Task description
Retype precisely the section of the data that starts at the line containing "D10: schottky (A" and runs to its final line, ends included.

Data to use
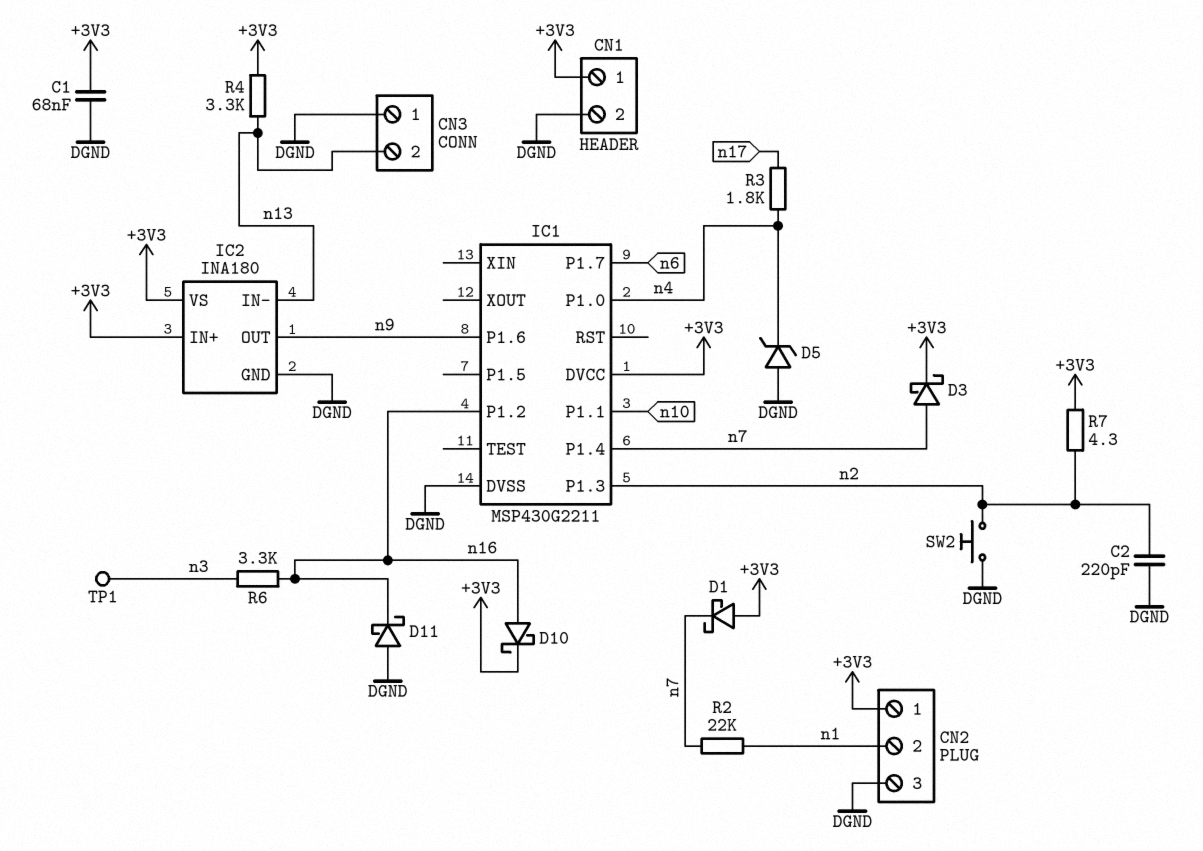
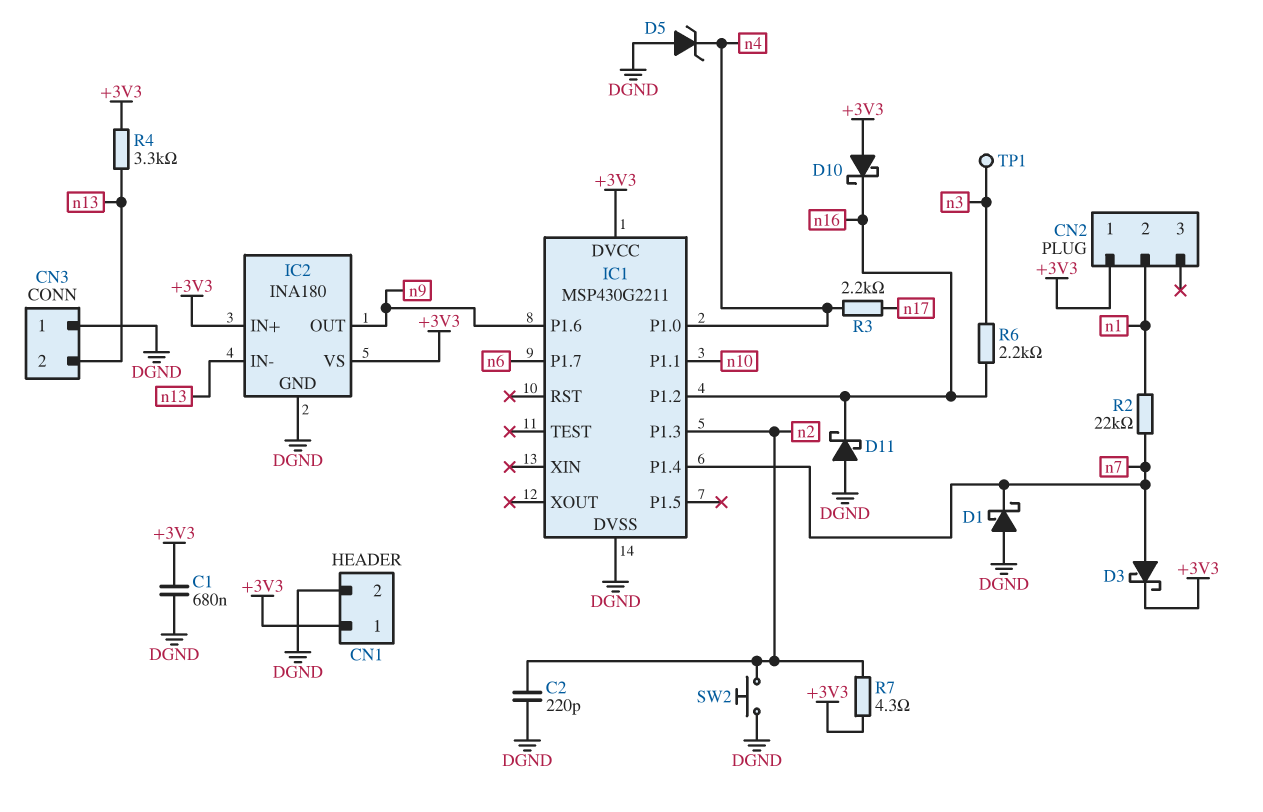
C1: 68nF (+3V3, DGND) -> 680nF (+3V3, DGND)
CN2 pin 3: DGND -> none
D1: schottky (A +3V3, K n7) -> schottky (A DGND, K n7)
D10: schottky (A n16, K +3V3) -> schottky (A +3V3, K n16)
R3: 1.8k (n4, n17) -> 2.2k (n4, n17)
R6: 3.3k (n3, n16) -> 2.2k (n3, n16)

Task response
D10: schottky (A n16, K +3V3) -> schottky (A +3V3, K n16)
R3: 1.8k (n4, n17) -> 2.2k (n4, n17)
R6: 3.3k (n3, n16) -> 2.2k (n3, n16)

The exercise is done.